:: Information supplied ::

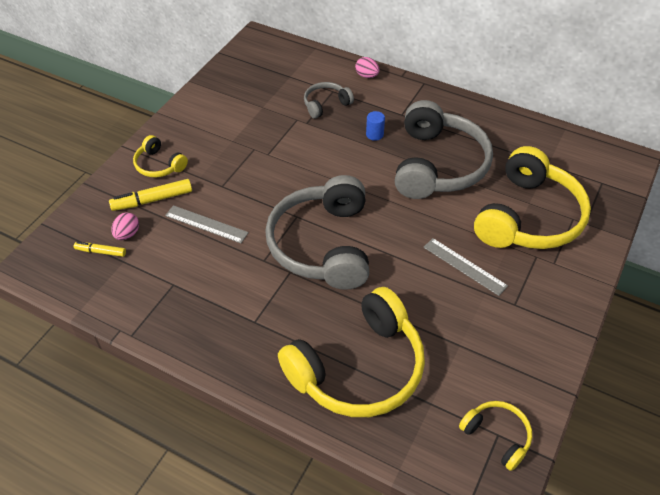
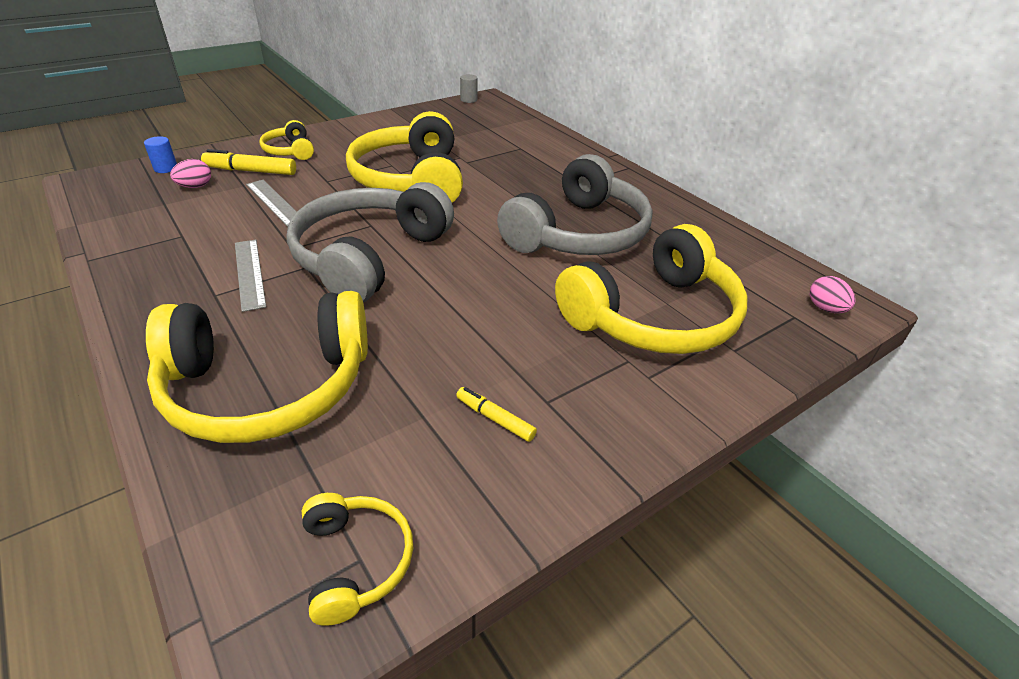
camera: 25 degrees right, 10 degrees down
(101, 252) = (155, 191): yellow marker -> yellow marker (495, 419)
(244, 45) = (468, 100): none -> grey cylinder
(283, 159) = (410, 180): none -> yellow headphones
(325, 104) = (502, 155): grey headphones -> none
(367, 76) = (569, 147): pink egg -> pink egg (825, 309)
(374, 134) = (530, 189): blue cylinder -> blue cylinder (166, 168)
(464, 266) = (517, 335): grey ruler -> grey ruler (249, 273)

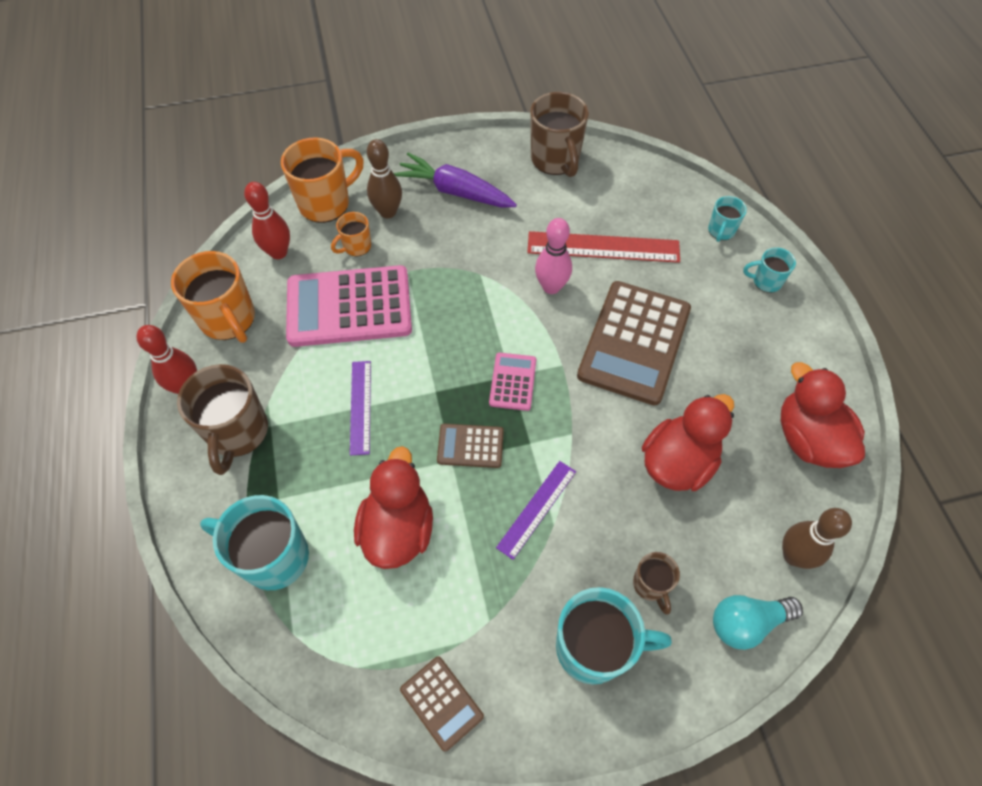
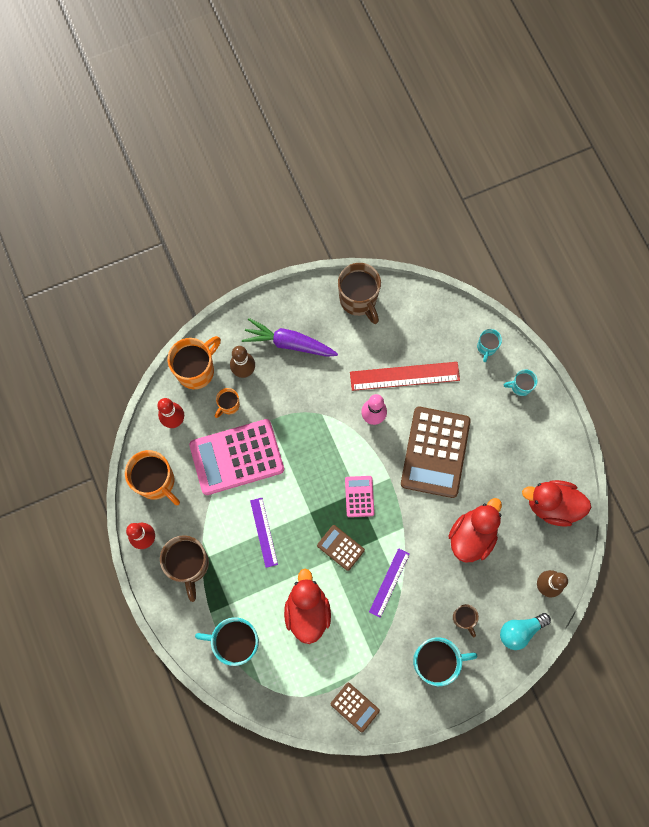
camera: 10 degrees left, 15 degrees up
(470, 446) = (340, 548): brown calculator -> brown calculator turned 45 degrees clockwise
(808, 439) = (552, 505): red duck -> red duck turned 45 degrees counterclockwise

:::

Set down the records above exactly as written, beginning with the first line and ending with the line that contains "(325, 104) = (502, 155): grey", and do not include pictures.

◆ Response to the exercise ◆
camera: 25 degrees right, 10 degrees down
(101, 252) = (155, 191): yellow marker -> yellow marker (495, 419)
(244, 45) = (468, 100): none -> grey cylinder
(283, 159) = (410, 180): none -> yellow headphones
(325, 104) = (502, 155): grey headphones -> none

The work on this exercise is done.